» **Available data**

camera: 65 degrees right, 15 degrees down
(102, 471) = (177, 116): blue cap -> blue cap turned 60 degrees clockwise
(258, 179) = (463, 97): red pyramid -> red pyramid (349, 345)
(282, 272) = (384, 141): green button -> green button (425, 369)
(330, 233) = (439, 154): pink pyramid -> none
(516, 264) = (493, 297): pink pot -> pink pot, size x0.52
...
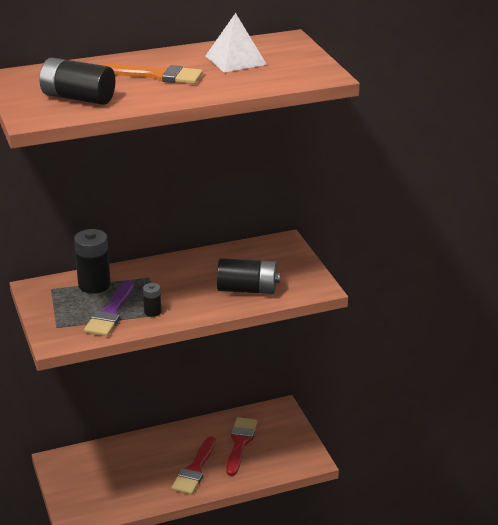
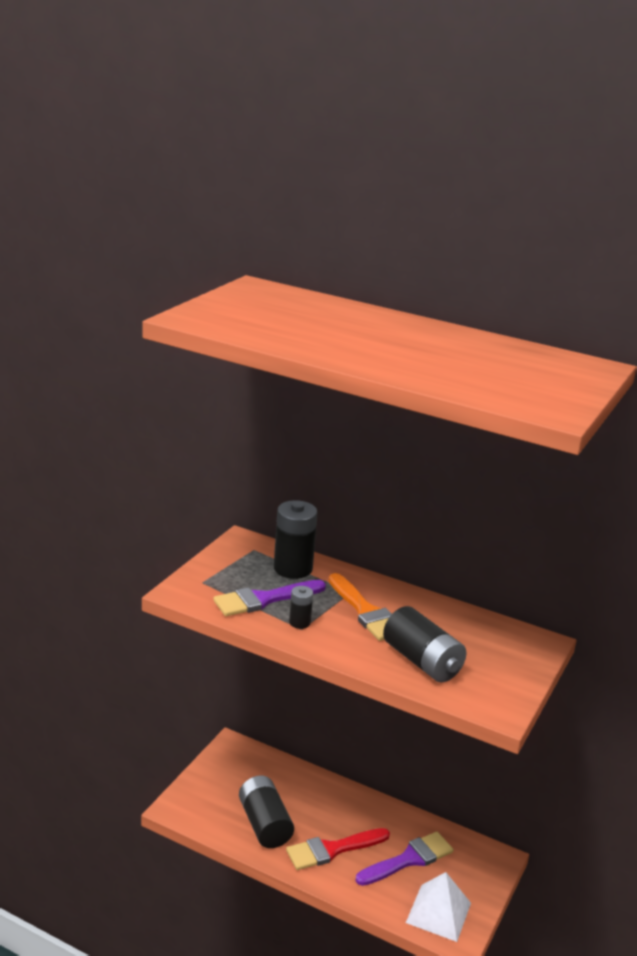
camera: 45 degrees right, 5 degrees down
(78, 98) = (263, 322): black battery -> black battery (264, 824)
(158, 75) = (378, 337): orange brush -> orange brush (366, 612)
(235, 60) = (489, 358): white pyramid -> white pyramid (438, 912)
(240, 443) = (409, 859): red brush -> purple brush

» **The task**
The answer is the lines above between the line holding "(330, 233) = (439, 154): pink pyramid -> none" and the line holding "(516, 264) = (493, 297): pink", inclusive, each written out exactly, and no others.

» **Reply to the exercise**
(330, 233) = (439, 154): pink pyramid -> none
(516, 264) = (493, 297): pink pot -> pink pot, size x0.52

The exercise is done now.